▶ [TASK INSTRUCTIONS] Keep every line in which "pink" occurs and drop the rest of the data.

━━━ DATA EXCERPTS

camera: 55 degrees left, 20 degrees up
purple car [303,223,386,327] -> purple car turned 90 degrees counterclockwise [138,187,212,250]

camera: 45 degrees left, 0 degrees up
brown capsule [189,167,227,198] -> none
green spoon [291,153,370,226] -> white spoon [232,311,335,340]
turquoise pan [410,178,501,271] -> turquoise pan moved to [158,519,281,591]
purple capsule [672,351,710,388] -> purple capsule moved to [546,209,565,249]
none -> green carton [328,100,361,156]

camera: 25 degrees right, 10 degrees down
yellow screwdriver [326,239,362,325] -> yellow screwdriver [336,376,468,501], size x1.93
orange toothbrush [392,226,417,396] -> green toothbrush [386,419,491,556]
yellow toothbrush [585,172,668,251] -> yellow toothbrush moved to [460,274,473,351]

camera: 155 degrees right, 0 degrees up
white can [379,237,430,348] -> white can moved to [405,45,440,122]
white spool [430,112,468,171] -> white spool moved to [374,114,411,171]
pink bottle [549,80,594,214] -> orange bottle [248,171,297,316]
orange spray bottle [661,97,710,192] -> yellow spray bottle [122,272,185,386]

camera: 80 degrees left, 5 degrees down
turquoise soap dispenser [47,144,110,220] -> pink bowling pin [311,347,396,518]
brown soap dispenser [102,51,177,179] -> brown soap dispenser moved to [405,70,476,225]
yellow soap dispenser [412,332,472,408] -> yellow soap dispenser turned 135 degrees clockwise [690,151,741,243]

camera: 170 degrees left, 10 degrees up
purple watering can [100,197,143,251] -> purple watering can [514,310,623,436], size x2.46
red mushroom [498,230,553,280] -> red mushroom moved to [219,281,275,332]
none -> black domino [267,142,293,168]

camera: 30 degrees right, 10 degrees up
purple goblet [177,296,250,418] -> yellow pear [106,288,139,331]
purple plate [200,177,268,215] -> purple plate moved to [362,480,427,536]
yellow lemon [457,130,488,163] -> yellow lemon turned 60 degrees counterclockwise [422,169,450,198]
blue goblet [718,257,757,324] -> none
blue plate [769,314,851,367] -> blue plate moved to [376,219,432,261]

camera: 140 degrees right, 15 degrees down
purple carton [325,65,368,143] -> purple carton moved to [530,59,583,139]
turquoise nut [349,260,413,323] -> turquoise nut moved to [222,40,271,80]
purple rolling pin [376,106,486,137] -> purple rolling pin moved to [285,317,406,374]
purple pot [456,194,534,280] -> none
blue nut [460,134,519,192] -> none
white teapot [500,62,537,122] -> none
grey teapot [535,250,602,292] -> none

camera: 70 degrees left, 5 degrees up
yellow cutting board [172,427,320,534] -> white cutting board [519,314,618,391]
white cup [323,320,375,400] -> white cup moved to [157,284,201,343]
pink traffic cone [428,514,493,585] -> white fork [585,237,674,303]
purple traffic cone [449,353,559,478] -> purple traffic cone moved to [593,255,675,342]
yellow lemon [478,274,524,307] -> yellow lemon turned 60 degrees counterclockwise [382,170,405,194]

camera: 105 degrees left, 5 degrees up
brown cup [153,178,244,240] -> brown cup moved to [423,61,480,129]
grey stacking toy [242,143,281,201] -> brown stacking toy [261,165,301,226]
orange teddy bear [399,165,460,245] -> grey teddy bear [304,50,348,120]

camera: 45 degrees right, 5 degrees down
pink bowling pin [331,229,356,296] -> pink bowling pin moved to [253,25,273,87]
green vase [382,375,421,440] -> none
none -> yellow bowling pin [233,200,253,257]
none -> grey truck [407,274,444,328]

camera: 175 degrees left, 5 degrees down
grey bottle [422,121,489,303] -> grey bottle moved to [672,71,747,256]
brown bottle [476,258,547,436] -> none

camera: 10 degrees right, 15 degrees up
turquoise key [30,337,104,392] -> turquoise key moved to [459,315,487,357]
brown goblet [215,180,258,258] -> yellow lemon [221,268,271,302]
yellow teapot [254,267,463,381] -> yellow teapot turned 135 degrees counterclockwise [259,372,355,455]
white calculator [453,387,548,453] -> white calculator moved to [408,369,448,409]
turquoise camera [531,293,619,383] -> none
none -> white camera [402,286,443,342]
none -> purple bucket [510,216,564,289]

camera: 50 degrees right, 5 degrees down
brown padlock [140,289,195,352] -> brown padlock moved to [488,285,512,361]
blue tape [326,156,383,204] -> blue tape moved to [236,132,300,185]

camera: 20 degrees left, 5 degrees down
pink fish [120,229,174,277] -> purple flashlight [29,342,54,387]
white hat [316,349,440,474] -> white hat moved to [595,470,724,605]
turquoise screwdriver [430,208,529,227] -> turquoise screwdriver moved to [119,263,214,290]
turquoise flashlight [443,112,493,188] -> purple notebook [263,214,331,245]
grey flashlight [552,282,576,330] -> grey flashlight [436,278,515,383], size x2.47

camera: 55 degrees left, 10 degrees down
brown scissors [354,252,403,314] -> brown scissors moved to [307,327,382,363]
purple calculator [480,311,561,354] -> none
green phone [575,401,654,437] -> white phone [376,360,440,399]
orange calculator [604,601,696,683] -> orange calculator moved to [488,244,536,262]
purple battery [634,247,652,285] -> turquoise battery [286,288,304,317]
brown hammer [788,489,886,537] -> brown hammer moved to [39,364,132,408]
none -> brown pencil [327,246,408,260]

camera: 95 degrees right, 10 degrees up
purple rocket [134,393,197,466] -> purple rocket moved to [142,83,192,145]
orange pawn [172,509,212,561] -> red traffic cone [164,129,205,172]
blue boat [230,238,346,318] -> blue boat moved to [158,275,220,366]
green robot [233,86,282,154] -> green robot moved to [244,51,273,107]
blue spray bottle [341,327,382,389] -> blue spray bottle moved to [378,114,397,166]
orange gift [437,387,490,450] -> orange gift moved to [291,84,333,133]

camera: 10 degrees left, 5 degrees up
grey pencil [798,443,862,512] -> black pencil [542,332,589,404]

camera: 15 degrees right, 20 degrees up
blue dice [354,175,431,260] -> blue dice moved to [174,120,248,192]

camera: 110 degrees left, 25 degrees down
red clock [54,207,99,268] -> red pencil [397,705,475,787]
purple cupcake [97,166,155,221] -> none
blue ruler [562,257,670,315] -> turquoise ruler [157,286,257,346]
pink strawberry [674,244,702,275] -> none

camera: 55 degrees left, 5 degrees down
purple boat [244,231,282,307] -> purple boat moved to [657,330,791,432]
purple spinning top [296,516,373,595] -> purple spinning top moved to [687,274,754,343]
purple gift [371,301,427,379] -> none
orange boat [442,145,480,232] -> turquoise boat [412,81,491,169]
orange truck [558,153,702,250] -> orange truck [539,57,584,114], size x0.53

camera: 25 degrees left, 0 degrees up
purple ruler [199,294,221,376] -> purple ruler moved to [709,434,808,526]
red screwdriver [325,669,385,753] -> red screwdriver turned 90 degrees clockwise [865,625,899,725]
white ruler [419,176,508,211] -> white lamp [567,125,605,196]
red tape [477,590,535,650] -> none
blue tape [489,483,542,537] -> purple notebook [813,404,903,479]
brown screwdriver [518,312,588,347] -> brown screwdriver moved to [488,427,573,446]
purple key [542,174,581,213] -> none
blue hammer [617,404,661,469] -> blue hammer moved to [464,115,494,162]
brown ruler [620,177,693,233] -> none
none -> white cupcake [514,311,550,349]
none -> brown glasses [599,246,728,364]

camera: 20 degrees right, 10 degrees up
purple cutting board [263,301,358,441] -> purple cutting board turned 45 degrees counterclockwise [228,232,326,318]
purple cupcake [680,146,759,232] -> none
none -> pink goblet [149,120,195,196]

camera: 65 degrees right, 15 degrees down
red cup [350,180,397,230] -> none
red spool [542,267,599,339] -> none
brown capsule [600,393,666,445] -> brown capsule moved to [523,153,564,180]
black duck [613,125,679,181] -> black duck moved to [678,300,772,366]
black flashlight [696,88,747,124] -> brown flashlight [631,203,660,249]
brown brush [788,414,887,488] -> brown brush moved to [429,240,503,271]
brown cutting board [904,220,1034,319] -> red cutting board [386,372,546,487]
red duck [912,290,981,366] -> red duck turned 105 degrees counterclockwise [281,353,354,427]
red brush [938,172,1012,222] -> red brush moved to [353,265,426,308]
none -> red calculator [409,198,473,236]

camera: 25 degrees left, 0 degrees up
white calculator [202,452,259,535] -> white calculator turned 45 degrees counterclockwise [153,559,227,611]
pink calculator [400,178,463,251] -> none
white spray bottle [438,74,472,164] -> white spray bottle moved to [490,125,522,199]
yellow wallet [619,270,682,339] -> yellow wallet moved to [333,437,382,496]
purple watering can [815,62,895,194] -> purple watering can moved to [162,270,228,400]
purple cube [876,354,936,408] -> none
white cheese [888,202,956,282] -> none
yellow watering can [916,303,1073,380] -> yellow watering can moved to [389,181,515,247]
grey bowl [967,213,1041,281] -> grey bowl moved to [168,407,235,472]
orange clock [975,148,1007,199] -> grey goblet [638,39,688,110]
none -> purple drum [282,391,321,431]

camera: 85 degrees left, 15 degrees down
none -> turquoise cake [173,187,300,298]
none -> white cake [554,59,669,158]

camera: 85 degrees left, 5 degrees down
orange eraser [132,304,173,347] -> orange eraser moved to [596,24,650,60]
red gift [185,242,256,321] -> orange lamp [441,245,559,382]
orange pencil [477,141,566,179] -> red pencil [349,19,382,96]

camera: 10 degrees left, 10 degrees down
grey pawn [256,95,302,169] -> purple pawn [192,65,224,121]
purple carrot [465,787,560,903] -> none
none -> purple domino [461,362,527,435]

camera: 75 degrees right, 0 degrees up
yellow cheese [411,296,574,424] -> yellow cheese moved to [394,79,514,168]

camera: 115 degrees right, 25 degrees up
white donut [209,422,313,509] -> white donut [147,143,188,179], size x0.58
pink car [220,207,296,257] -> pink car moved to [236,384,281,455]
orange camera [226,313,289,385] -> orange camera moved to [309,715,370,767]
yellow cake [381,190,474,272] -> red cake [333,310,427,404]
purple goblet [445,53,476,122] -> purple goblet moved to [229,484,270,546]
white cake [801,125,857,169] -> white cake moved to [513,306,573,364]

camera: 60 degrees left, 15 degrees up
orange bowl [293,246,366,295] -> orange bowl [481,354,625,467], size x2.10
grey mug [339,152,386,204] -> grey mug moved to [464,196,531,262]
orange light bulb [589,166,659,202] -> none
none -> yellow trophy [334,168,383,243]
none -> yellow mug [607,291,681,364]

━━━━━━

▶ [YOUR SOLUTION]
pink bottle [549,80,594,214] -> orange bottle [248,171,297,316]
turquoise soap dispenser [47,144,110,220] -> pink bowling pin [311,347,396,518]
pink traffic cone [428,514,493,585] -> white fork [585,237,674,303]
pink bowling pin [331,229,356,296] -> pink bowling pin moved to [253,25,273,87]
pink fish [120,229,174,277] -> purple flashlight [29,342,54,387]
pink strawberry [674,244,702,275] -> none
none -> pink goblet [149,120,195,196]
pink calculator [400,178,463,251] -> none
pink car [220,207,296,257] -> pink car moved to [236,384,281,455]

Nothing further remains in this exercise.